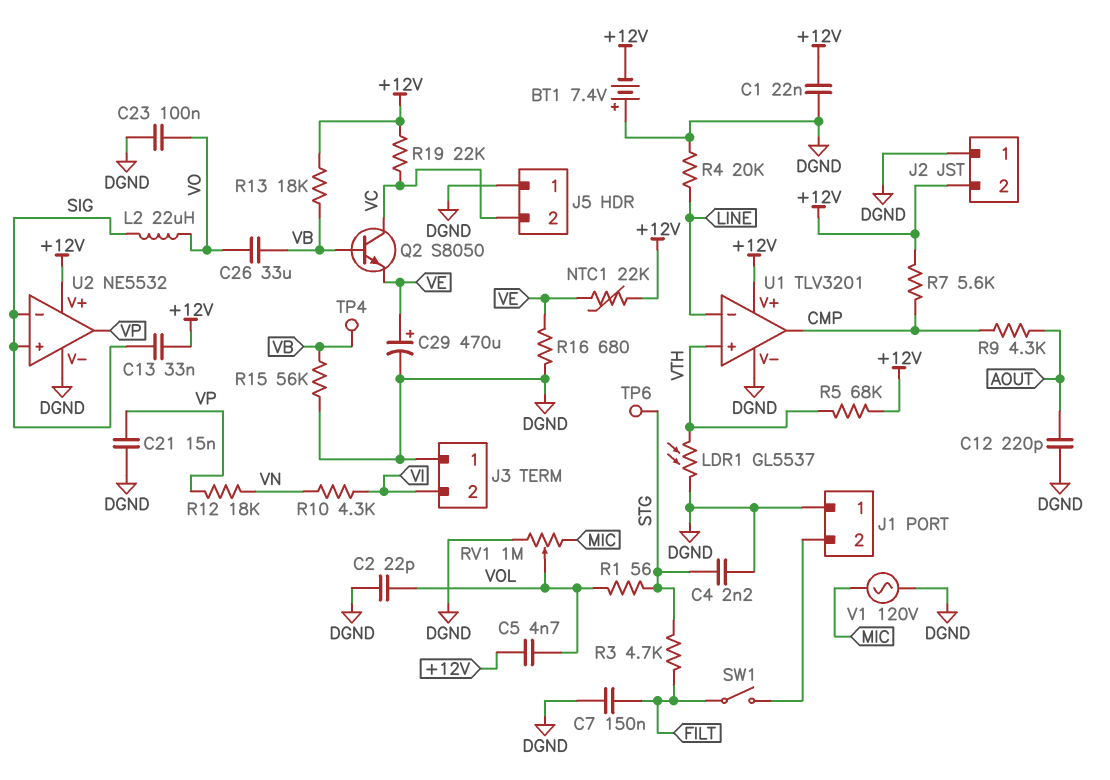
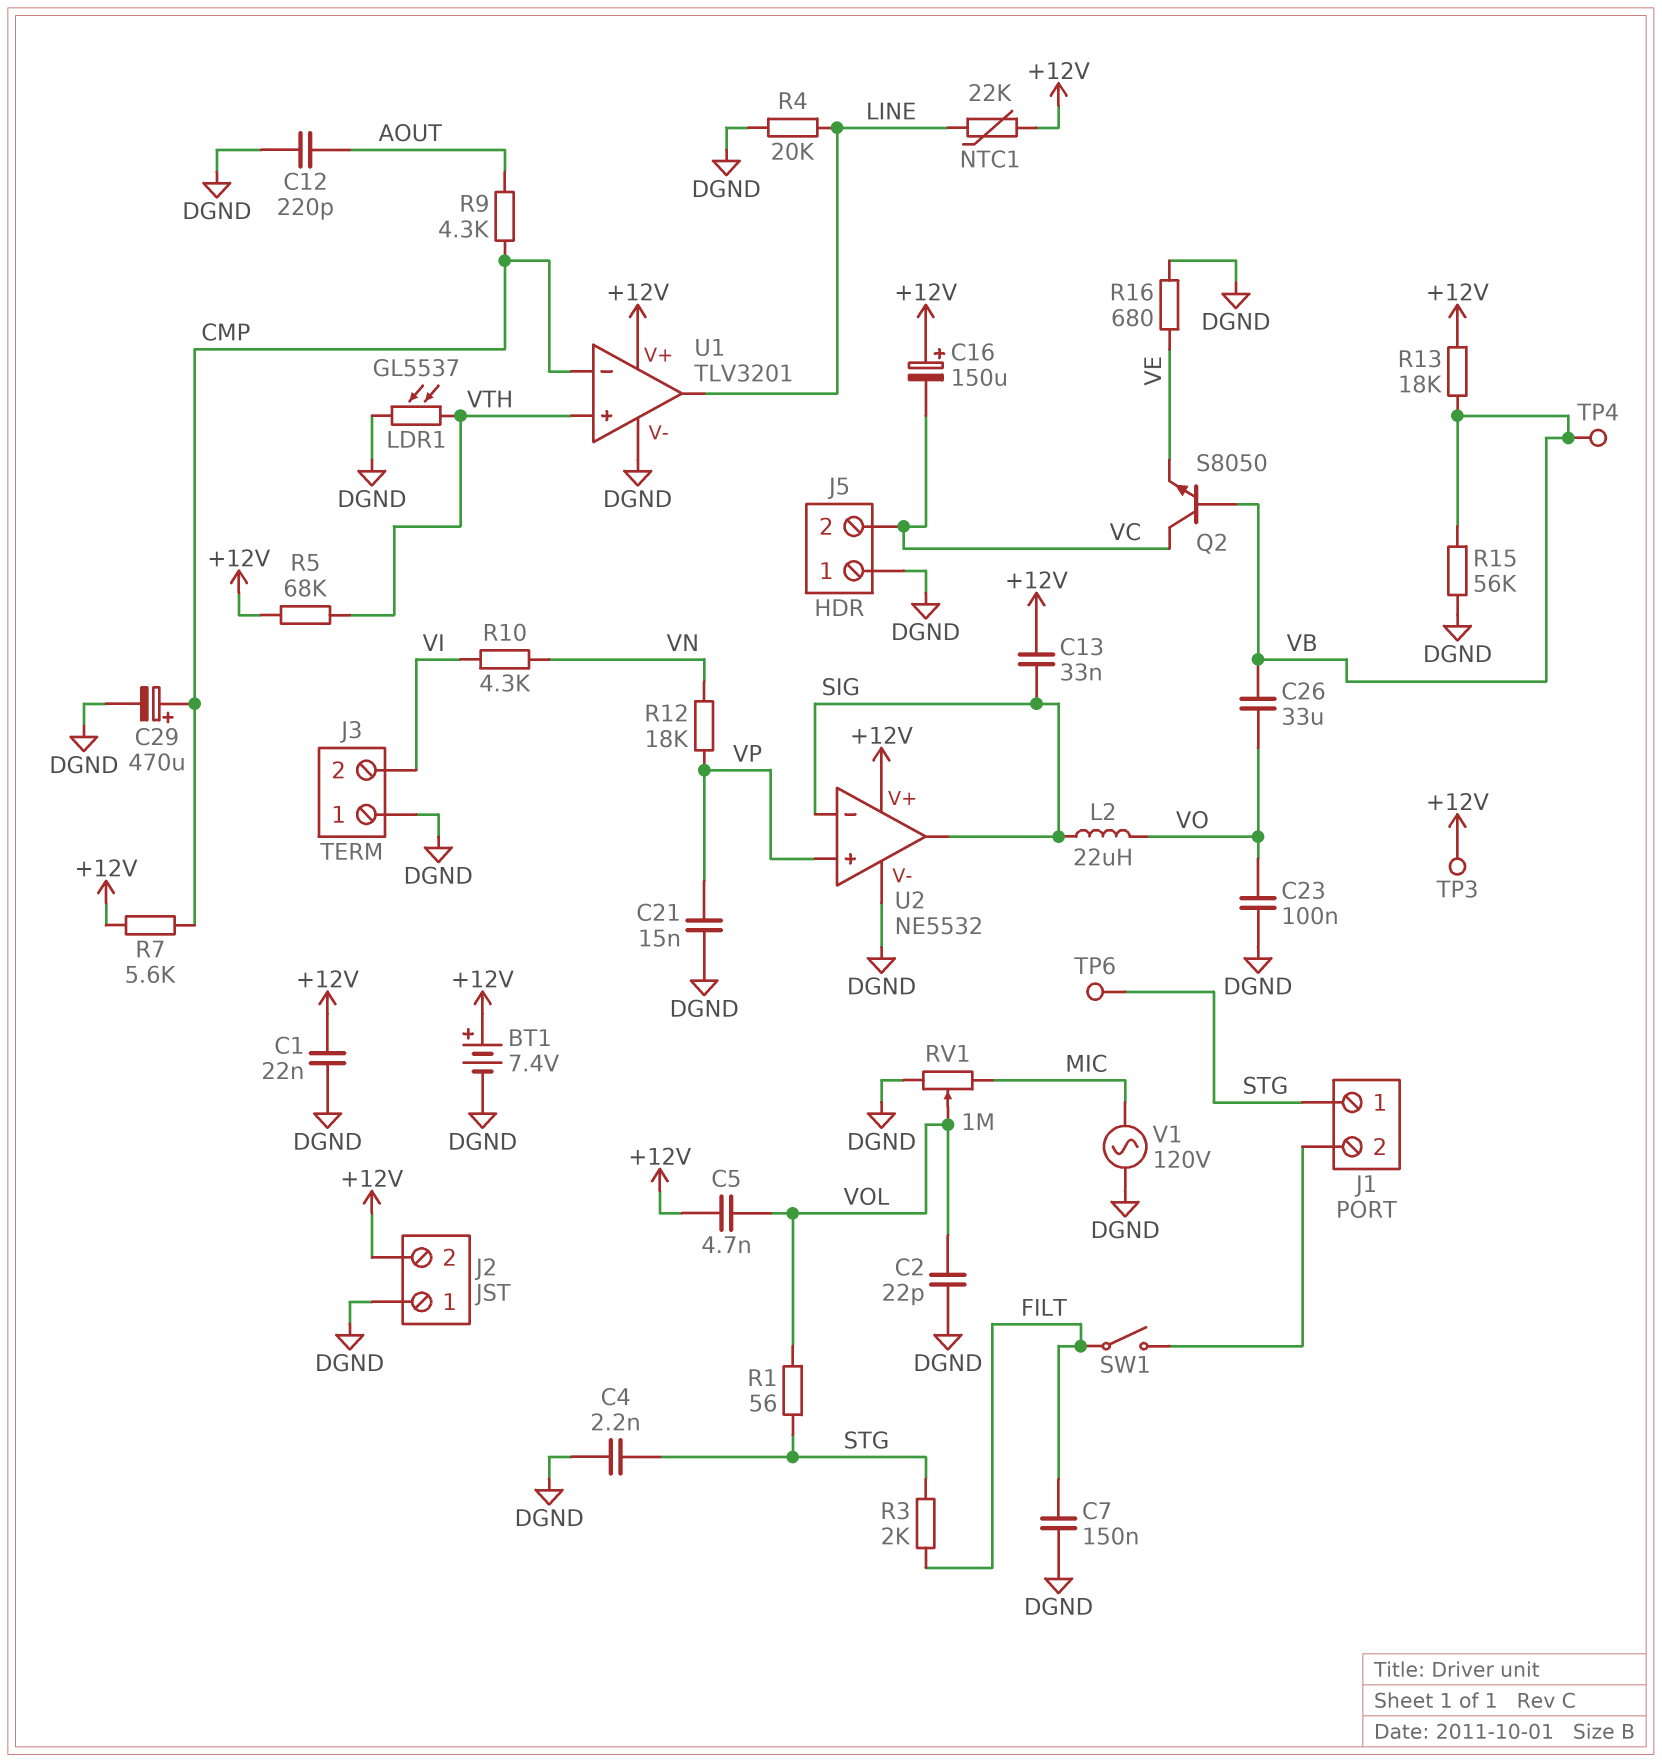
BT1: 7.4V (plus DGND, minus +12V) -> 7.4V (plus +12V, minus DGND)
C16: none -> 150uF (plus +12V, minus VC)
C29: 470uF (plus VE, minus DGND) -> 470uF (plus CMP, minus DGND)
J1 pin 1: DGND -> STG
NTC1: 22k (+12V, VE) -> 22k (+12V, LINE)
R3: 4.7k (FILT, STG) -> 2k (FILT, STG)
R19: 22k (+12V, VC) -> none
TP3: none -> test point (+12V)
U1 pin in-: LINE -> CMP
U1 pin out: CMP -> LINE
U2 pin in+: SIG -> VP
U2 pin out: VP -> SIG

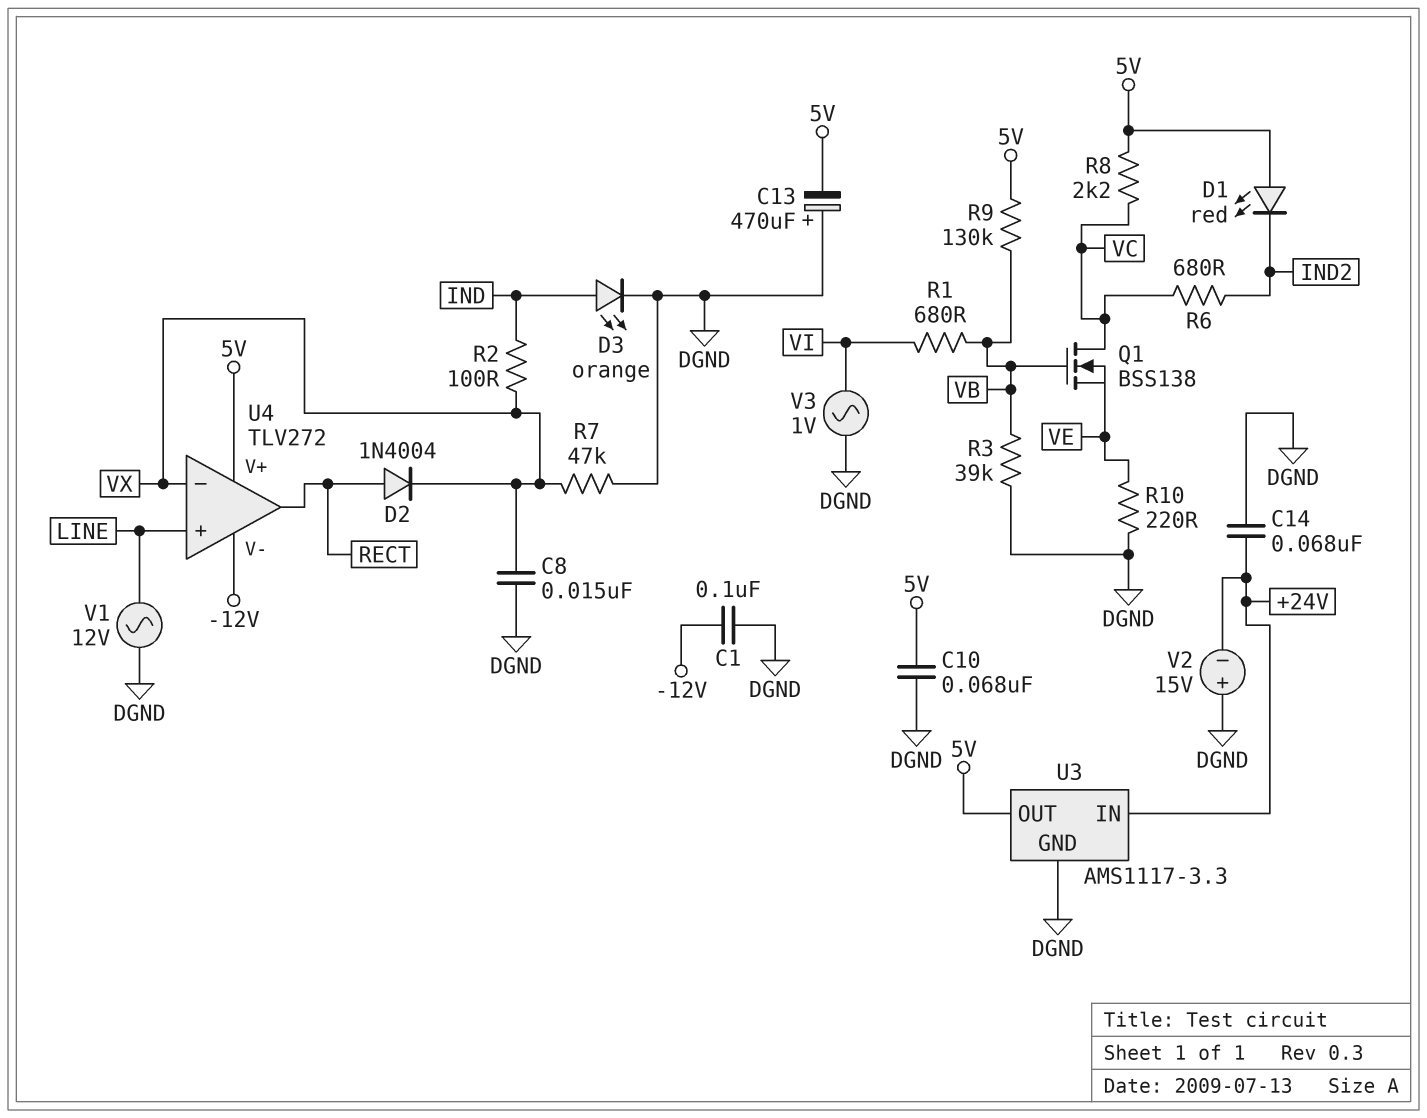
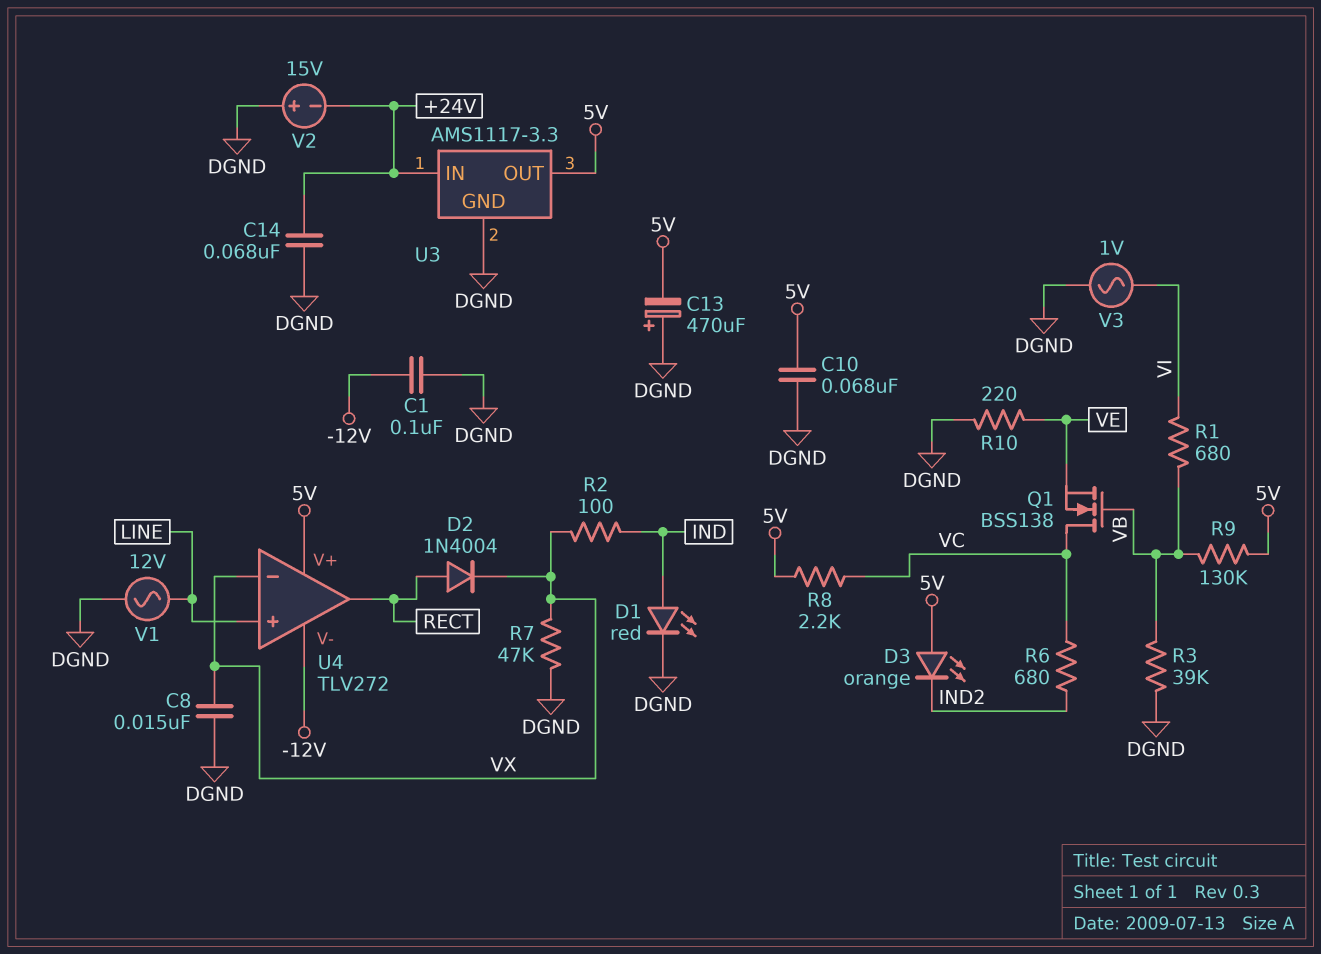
D1: LED red (A 5V, K IND2) -> LED red (A IND, K DGND)
D3: LED orange (A IND, K DGND) -> LED orange (A 5V, K IND2)

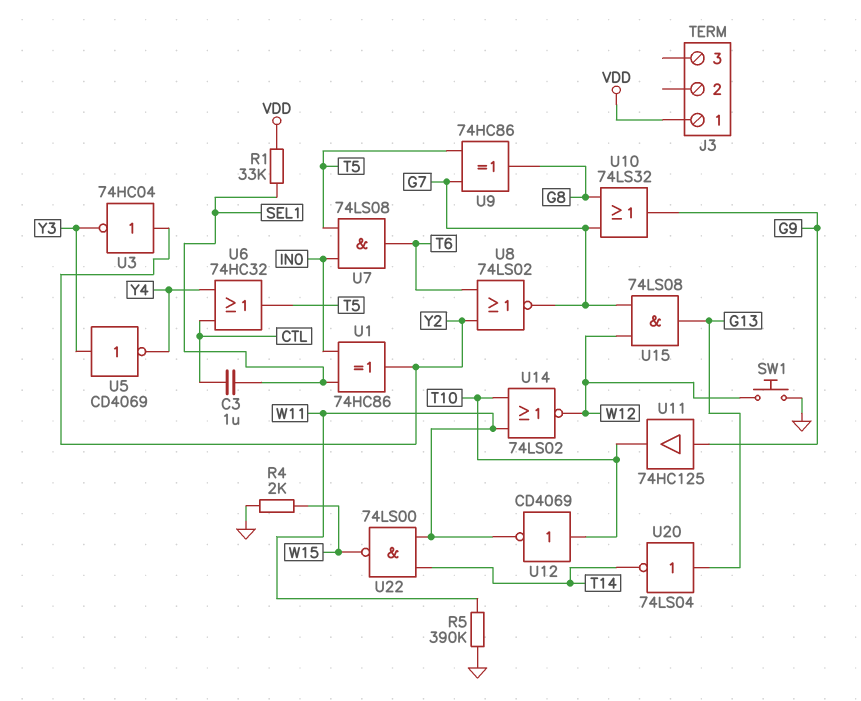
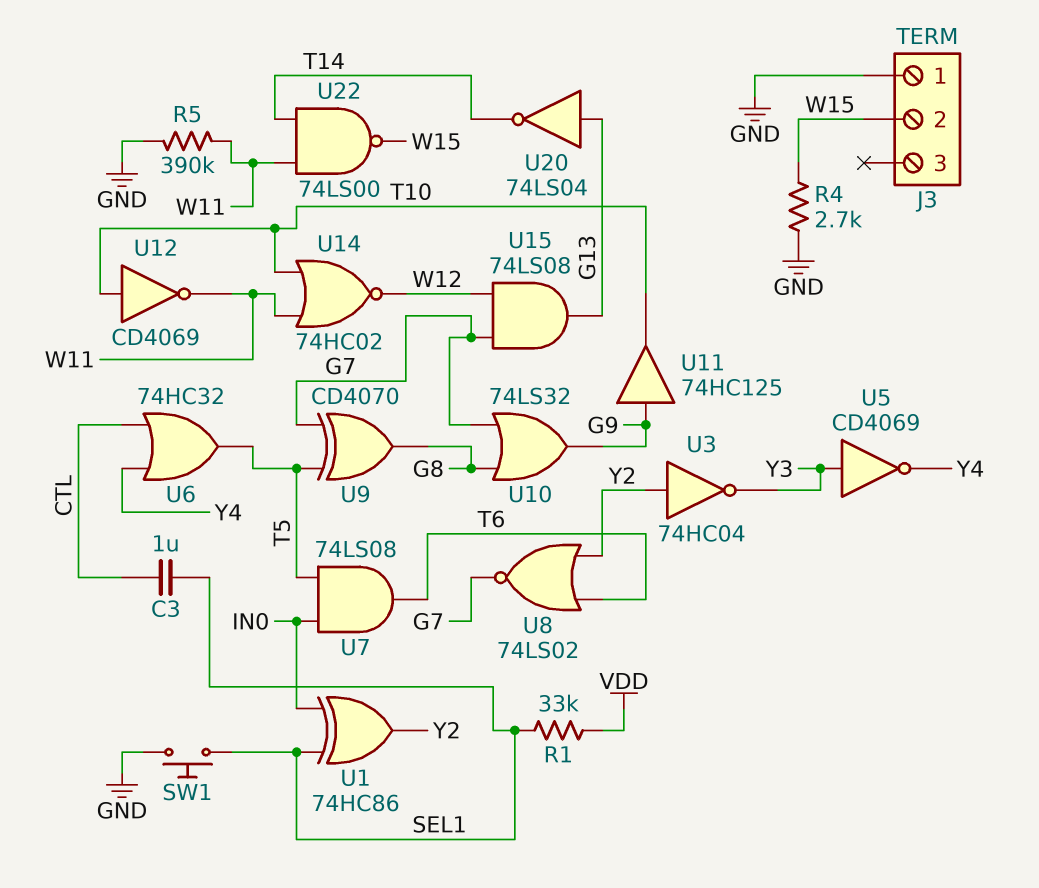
J3 pin 1: VDD -> GND
J3 pin 2: none -> W15
R4: 2k (GND, W15) -> 2.7k (GND, W15)
SW1: button (GND, W12) -> button (GND, SEL1)
U9: XOR 74HC86 (in G7, in T5, out G8) -> XOR CD4070 (in G7, in T5, out G8)
U14: NOR 74LS02 (in T10, in W11, out W12) -> NOR 74HC02 (in T10, in W11, out W12)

[WHAT YOU WILL DO] What is needed is the number of lines above that include the string "none", and nothing else.

[TASK ANSWER] 4